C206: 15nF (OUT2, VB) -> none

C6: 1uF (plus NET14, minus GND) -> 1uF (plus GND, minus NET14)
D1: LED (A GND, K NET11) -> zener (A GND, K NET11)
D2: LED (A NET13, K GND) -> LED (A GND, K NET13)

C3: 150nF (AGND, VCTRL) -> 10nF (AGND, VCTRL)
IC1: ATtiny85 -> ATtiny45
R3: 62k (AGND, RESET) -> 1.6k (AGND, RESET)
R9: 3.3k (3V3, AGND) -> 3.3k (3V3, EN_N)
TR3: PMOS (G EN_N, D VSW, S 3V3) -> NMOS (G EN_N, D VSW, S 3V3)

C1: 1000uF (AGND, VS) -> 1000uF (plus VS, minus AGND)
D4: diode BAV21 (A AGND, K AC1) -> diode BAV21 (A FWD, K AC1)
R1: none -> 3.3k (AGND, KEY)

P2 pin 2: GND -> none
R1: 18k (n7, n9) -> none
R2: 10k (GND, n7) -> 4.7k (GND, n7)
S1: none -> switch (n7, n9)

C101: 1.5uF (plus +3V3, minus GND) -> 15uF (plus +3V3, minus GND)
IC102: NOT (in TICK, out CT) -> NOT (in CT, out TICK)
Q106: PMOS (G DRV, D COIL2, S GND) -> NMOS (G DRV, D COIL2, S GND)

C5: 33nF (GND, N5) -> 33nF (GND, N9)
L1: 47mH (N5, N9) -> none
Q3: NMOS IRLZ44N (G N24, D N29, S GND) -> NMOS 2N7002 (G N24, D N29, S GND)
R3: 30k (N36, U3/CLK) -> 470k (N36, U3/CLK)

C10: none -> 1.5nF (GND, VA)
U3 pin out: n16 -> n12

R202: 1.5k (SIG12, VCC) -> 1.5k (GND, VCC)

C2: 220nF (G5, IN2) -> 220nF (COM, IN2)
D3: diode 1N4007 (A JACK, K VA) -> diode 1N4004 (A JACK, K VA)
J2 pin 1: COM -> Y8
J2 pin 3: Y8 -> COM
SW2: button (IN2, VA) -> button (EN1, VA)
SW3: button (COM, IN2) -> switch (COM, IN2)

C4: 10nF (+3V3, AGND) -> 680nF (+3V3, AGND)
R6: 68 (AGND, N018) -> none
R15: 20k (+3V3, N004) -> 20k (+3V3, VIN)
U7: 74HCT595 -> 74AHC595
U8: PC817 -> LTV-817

· · · ·

Please give back exactly the lines of the listing above that run from the one containing "C3: 150nF (AGND, VCTRL) -> 10nF (AGND, VCTRL)" through the one containing "C101: 1.5uF (plus", and only those.

C3: 150nF (AGND, VCTRL) -> 10nF (AGND, VCTRL)
IC1: ATtiny85 -> ATtiny45
R3: 62k (AGND, RESET) -> 1.6k (AGND, RESET)
R9: 3.3k (3V3, AGND) -> 3.3k (3V3, EN_N)
TR3: PMOS (G EN_N, D VSW, S 3V3) -> NMOS (G EN_N, D VSW, S 3V3)

C1: 1000uF (AGND, VS) -> 1000uF (plus VS, minus AGND)
D4: diode BAV21 (A AGND, K AC1) -> diode BAV21 (A FWD, K AC1)
R1: none -> 3.3k (AGND, KEY)

P2 pin 2: GND -> none
R1: 18k (n7, n9) -> none
R2: 10k (GND, n7) -> 4.7k (GND, n7)
S1: none -> switch (n7, n9)

C101: 1.5uF (plus +3V3, minus GND) -> 15uF (plus +3V3, minus GND)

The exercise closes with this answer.